### [What you will do]
Look through the listing below and count the lines holding "degrees". Reply with the number alone.
━━━━━ The data ━━━━━
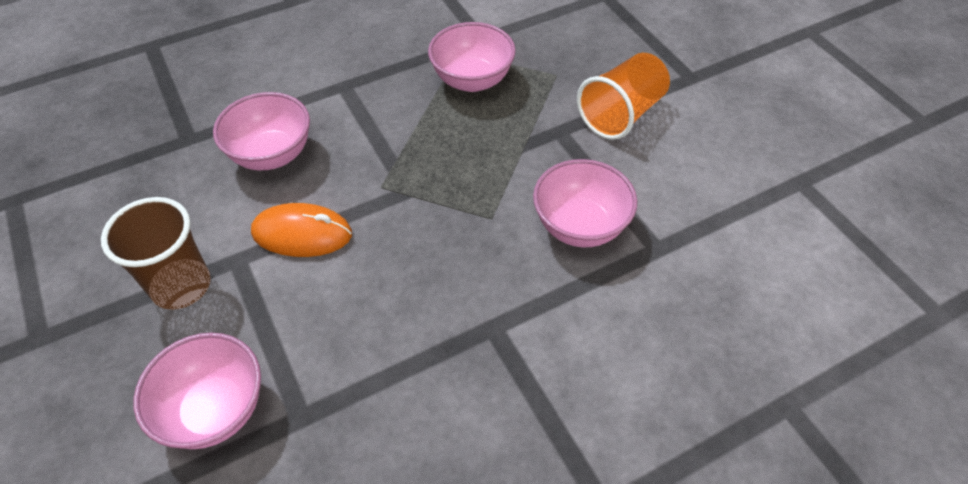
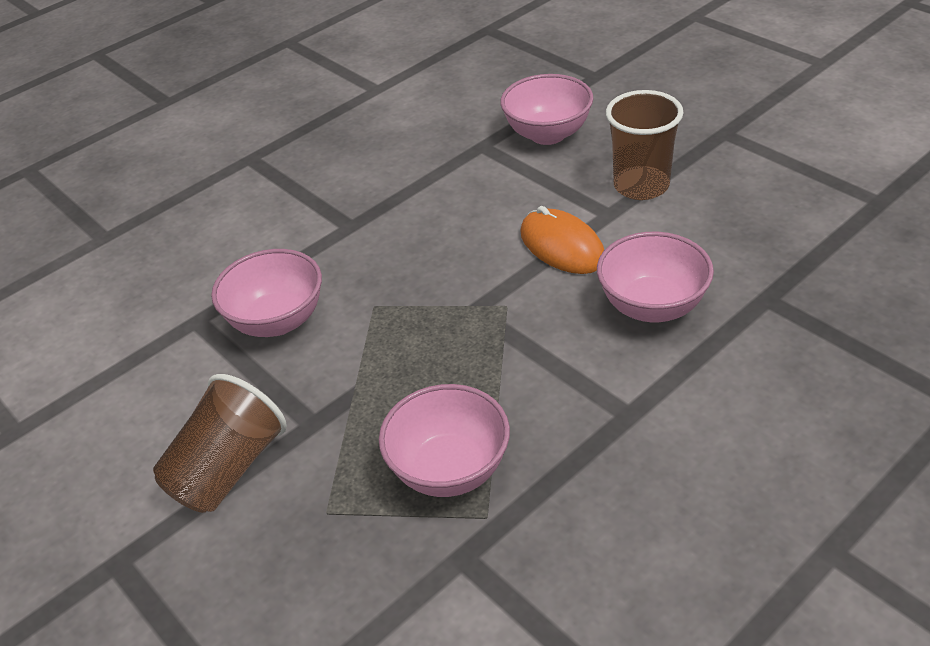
camera: 170 degrees right, 10 degrees down
(302, 233) = (562, 246): orange mouse -> orange mouse turned 60 degrees clockwise
(621, 114) = (228, 469): orange cup -> brown cup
━━━━━
### [Response]
2